:: Material for the task ::
________________

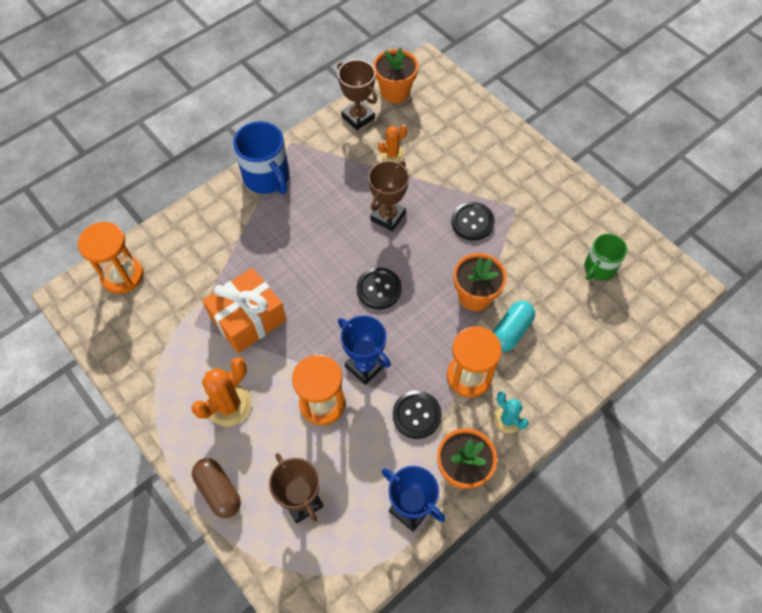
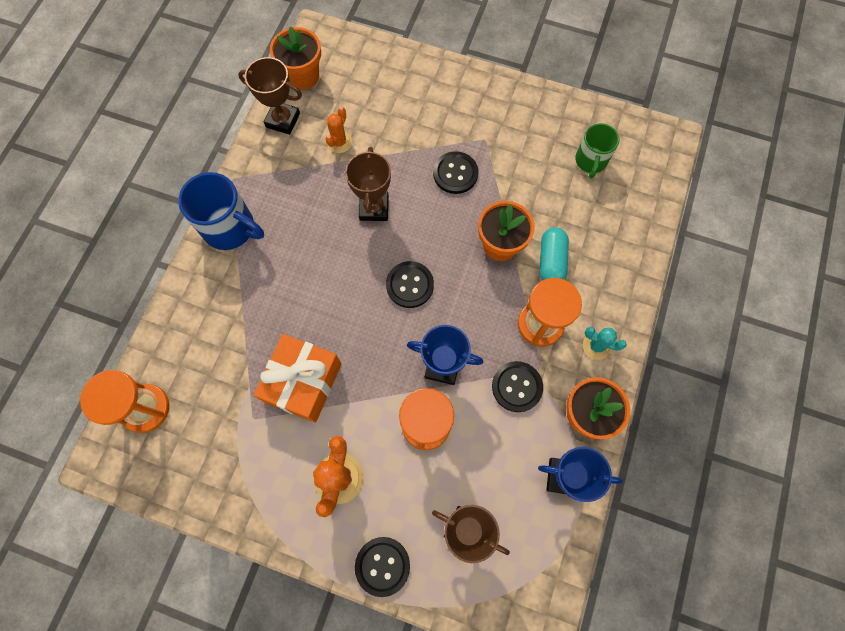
camera: 30 degrees left, 10 degrees up
(219, 491) = (382, 566): brown capsule -> black button

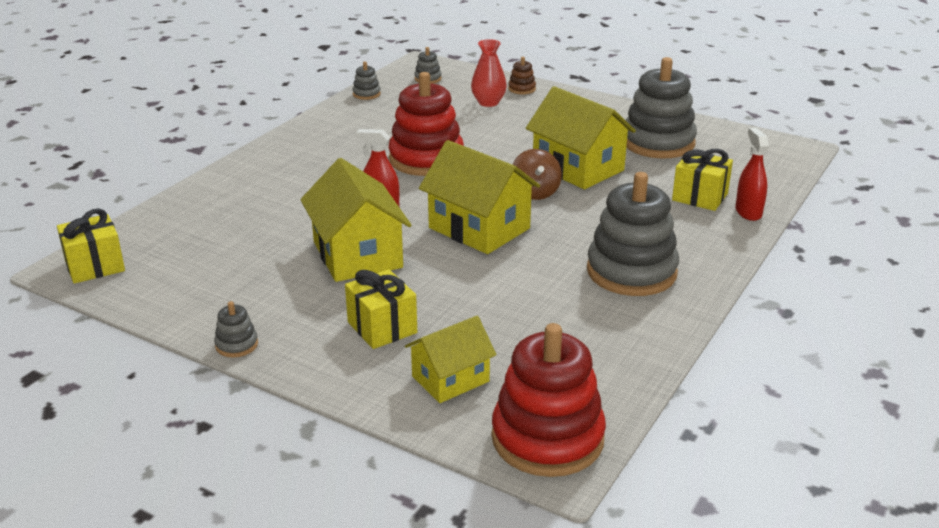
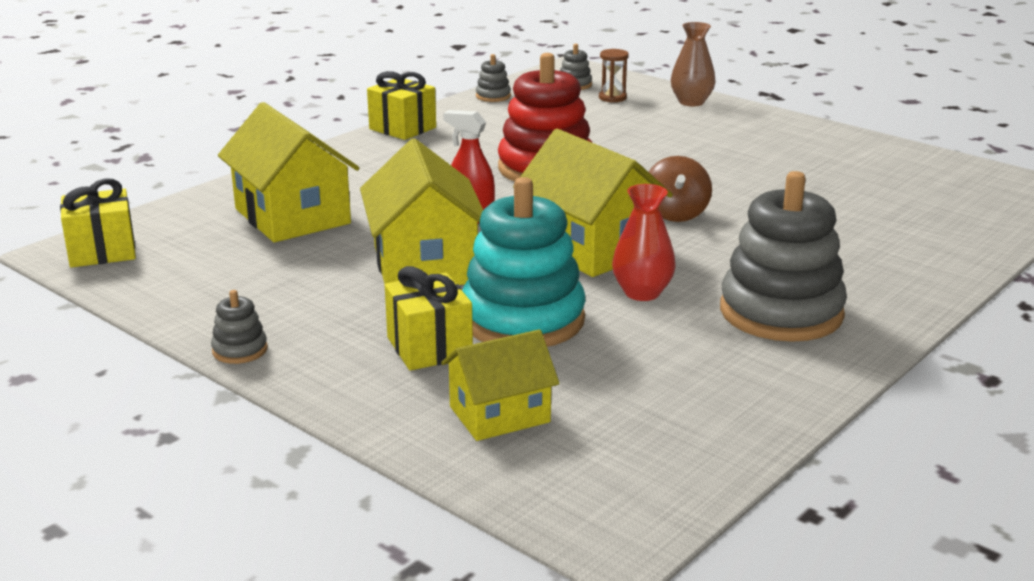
camera: 10 degrees right, 5 degrees down
(445, 296) = (523, 320): none -> turquoise stacking toy
(460, 89) = (612, 98): none -> brown hourglass
(488, 102) = (644, 114): red vase -> red vase (642, 293)
(522, 89) = (691, 102): brown stacking toy -> brown vase
(547, 438) = (609, 497): red stacking toy -> none
(578, 168) = (740, 191): yellow house -> yellow house (292, 216)
(658, 143) = (856, 170): grey stacking toy -> none
(700, 197) = (898, 234): yellow gift -> yellow gift (402, 128)
(748, 212) = (962, 257): red spray bottle -> none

________________

:: Directions ::
Only those lines running from the one containing "camera: 10 degrees right, 5 degrees down" through the last line of the data above are to be copied, exactly, with both ends included.

:: Response to this exercise ::
camera: 10 degrees right, 5 degrees down
(445, 296) = (523, 320): none -> turquoise stacking toy
(460, 89) = (612, 98): none -> brown hourglass
(488, 102) = (644, 114): red vase -> red vase (642, 293)
(522, 89) = (691, 102): brown stacking toy -> brown vase
(547, 438) = (609, 497): red stacking toy -> none
(578, 168) = (740, 191): yellow house -> yellow house (292, 216)
(658, 143) = (856, 170): grey stacking toy -> none
(700, 197) = (898, 234): yellow gift -> yellow gift (402, 128)
(748, 212) = (962, 257): red spray bottle -> none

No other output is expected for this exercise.